Record excerpts:
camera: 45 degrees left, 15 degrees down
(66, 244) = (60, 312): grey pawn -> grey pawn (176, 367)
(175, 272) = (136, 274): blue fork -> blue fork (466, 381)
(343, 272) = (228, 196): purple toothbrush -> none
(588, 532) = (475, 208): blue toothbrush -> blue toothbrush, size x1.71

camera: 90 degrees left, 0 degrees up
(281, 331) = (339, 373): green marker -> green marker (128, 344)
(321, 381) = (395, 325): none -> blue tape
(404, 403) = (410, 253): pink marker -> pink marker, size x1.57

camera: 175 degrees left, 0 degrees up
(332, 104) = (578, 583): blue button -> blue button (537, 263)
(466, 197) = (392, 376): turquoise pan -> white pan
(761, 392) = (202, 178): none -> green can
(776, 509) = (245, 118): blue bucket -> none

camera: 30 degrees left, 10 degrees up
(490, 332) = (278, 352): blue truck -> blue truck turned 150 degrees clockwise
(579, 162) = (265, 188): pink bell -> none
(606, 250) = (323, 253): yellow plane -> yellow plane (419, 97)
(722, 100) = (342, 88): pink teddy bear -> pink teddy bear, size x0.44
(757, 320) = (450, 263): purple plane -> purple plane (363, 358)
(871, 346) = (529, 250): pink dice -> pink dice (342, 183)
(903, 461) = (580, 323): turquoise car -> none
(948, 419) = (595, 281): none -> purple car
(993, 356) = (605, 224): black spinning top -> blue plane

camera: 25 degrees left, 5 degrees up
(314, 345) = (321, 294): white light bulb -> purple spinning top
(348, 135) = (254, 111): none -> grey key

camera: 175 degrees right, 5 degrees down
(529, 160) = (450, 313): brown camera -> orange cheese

Your assignment: The required output is an exact retyping of the lines from the one that contains "(871, 346) = (529, 250): pink" through the last line of the material above.

Reply:
(871, 346) = (529, 250): pink dice -> pink dice (342, 183)
(903, 461) = (580, 323): turquoise car -> none
(948, 419) = (595, 281): none -> purple car
(993, 356) = (605, 224): black spinning top -> blue plane

camera: 25 degrees left, 5 degrees up
(314, 345) = (321, 294): white light bulb -> purple spinning top
(348, 135) = (254, 111): none -> grey key

camera: 175 degrees right, 5 degrees down
(529, 160) = (450, 313): brown camera -> orange cheese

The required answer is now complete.